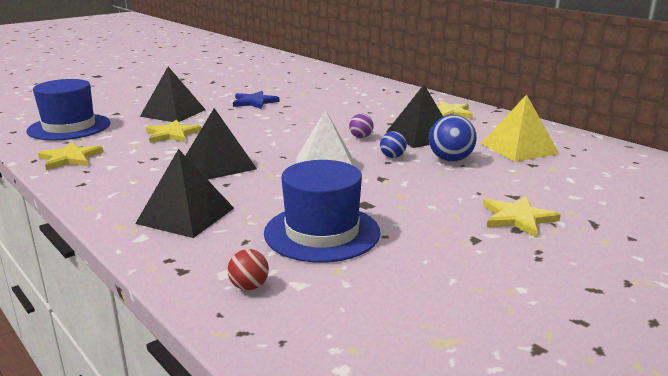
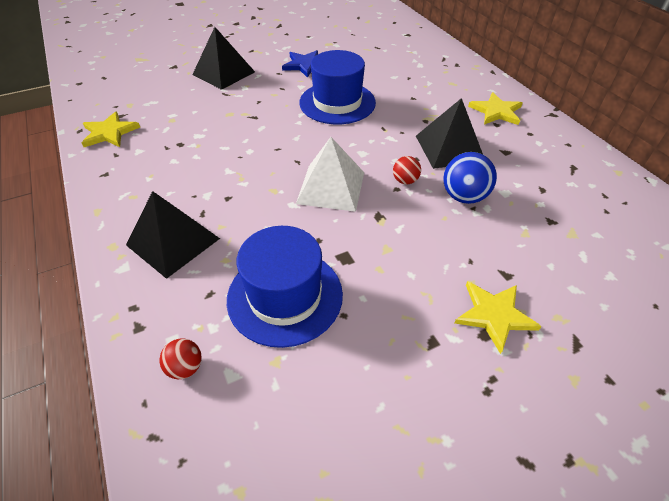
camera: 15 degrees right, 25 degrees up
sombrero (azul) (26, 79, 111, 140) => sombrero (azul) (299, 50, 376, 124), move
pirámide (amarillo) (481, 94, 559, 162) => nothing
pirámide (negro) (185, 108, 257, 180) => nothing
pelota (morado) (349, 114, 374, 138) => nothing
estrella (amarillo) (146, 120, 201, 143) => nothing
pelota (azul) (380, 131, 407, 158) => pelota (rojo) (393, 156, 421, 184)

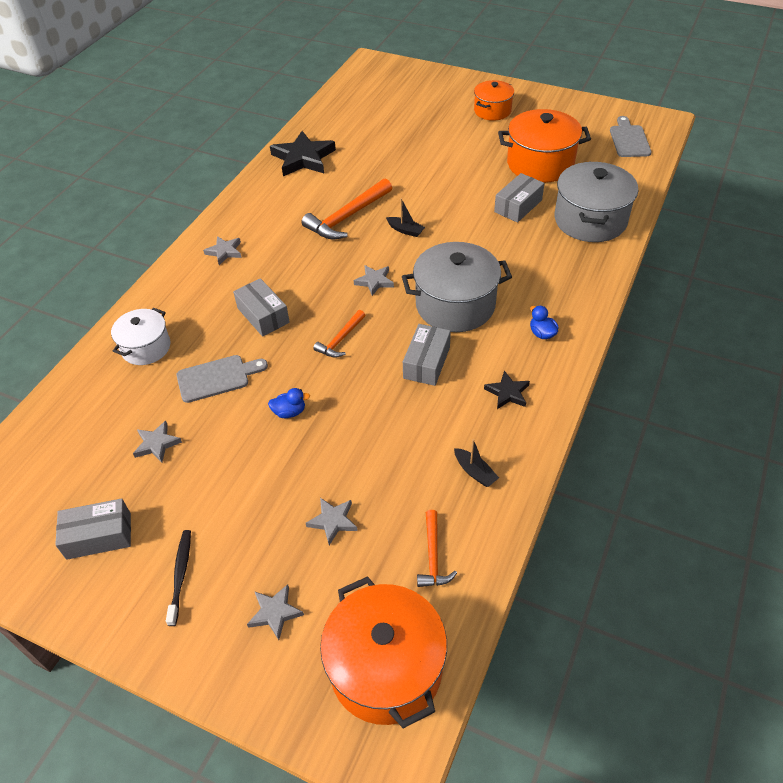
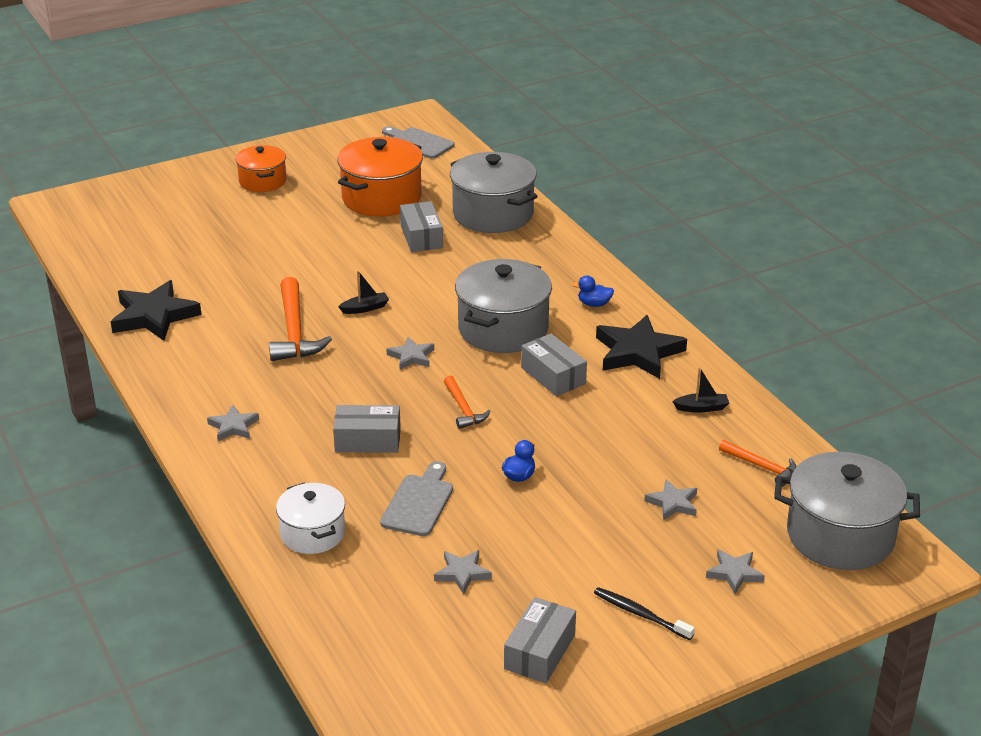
camera: 55 degrees left, 15 degrees down
estrella (negro) (484, 371, 530, 409) => estrella (negro) (596, 315, 687, 379), x1.92
olla (naranja) (320, 576, 447, 728) => olla (gris) (774, 452, 920, 570)

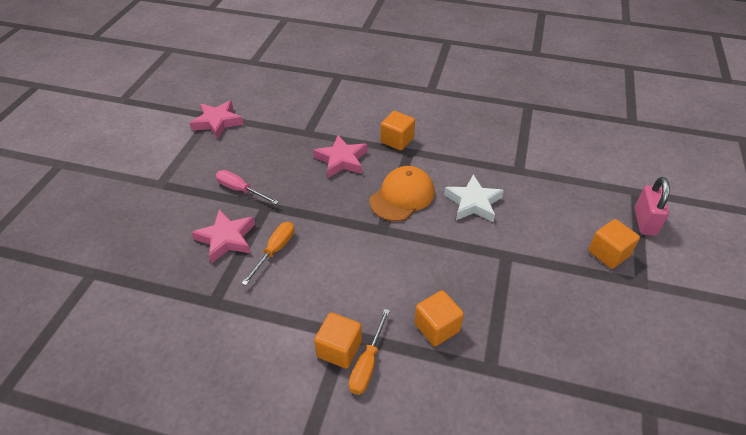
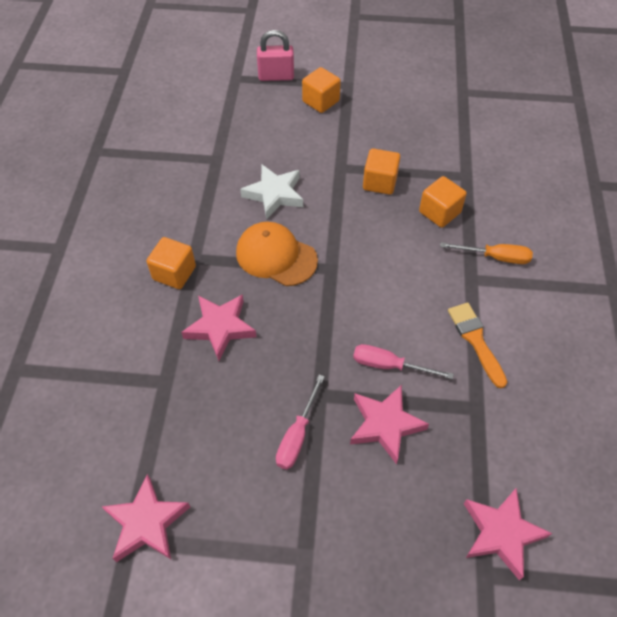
camera: 100 degrees left, 10 degrees up
destornillador (naranja) (241, 222, 294, 285) => destornillador (rosa) (353, 344, 454, 379)
cubo (naranja) (314, 312, 362, 369) => cubo (naranja) (363, 148, 400, 195), move
nothing => pincel (naranja) (448, 303, 507, 388)
nothing => estrella (rosa) (464, 487, 552, 580)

● **WORK INSTRUCTION**: The response is the full listing, copied exactly, with the pictures omitted.

● **RESPONSE FOR THIS EXERCISE**:
camera: 15 degrees right, 25 degrees up
sombrero (azul) (26, 79, 111, 140) => sombrero (azul) (299, 50, 376, 124), move
pirámide (amarillo) (481, 94, 559, 162) => nothing
pirámide (negro) (185, 108, 257, 180) => nothing
pelota (morado) (349, 114, 374, 138) => nothing
estrella (amarillo) (146, 120, 201, 143) => nothing
pelota (azul) (380, 131, 407, 158) => pelota (rojo) (393, 156, 421, 184)

camera: 55 degrees left, 15 degrees down
estrella (negro) (484, 371, 530, 409) => estrella (negro) (596, 315, 687, 379), x1.92
olla (naranja) (320, 576, 447, 728) => olla (gris) (774, 452, 920, 570)

camera: 100 degrees left, 10 degrees up
destornillador (naranja) (241, 222, 294, 285) => destornillador (rosa) (353, 344, 454, 379)
cubo (naranja) (314, 312, 362, 369) => cubo (naranja) (363, 148, 400, 195), move
nothing => pincel (naranja) (448, 303, 507, 388)
nothing => estrella (rosa) (464, 487, 552, 580)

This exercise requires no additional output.